[Recorded data — start]

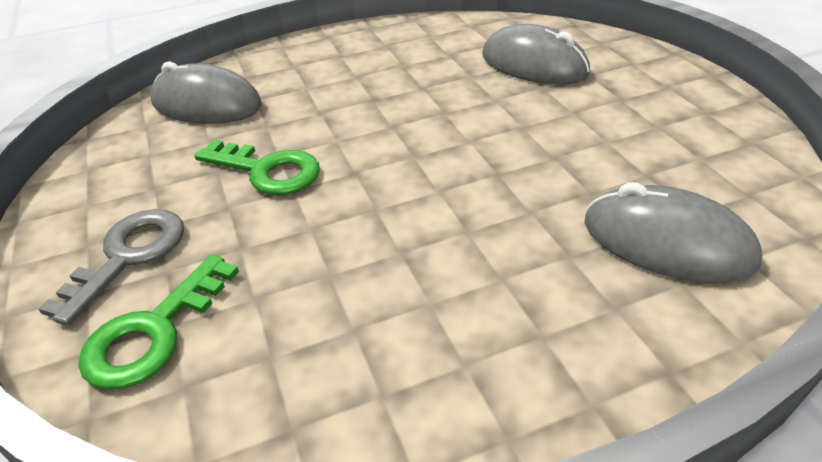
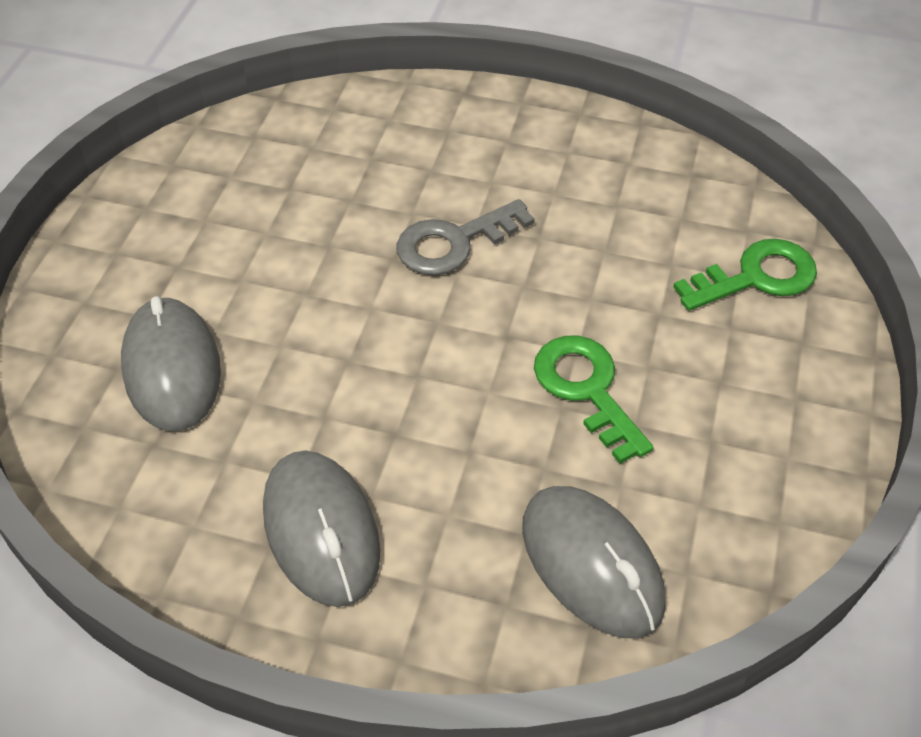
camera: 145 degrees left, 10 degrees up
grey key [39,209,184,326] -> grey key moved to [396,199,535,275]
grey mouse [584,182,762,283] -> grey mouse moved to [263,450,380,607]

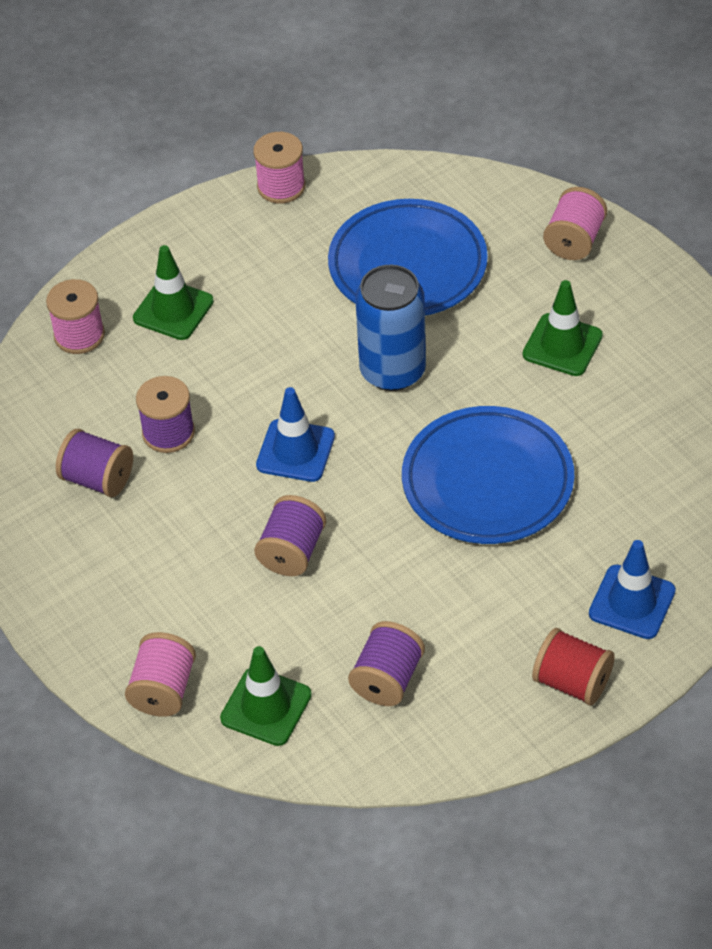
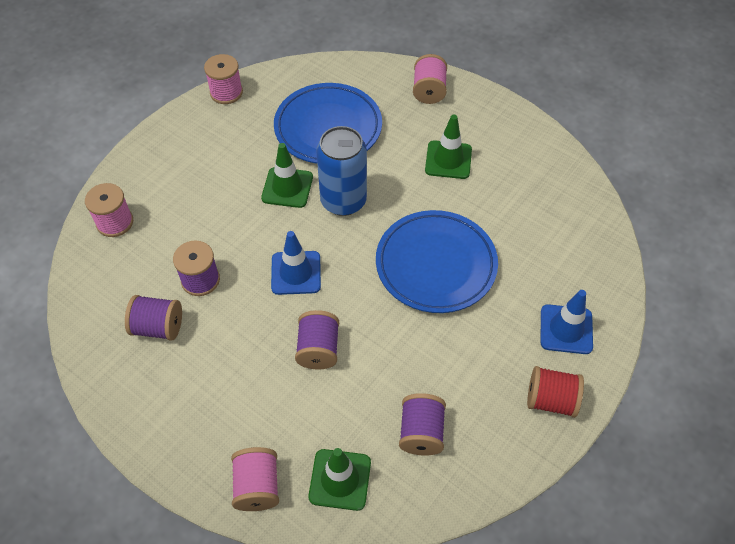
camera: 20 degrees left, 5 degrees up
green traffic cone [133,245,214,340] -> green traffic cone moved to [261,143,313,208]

[Recorded data — finish]

▸ Task objective
Each entry above must be printed exactly, apart from its pictures.

▸ Task answer
camera: 145 degrees left, 10 degrees up
grey key [39,209,184,326] -> grey key moved to [396,199,535,275]
grey mouse [584,182,762,283] -> grey mouse moved to [263,450,380,607]

camera: 20 degrees left, 5 degrees up
green traffic cone [133,245,214,340] -> green traffic cone moved to [261,143,313,208]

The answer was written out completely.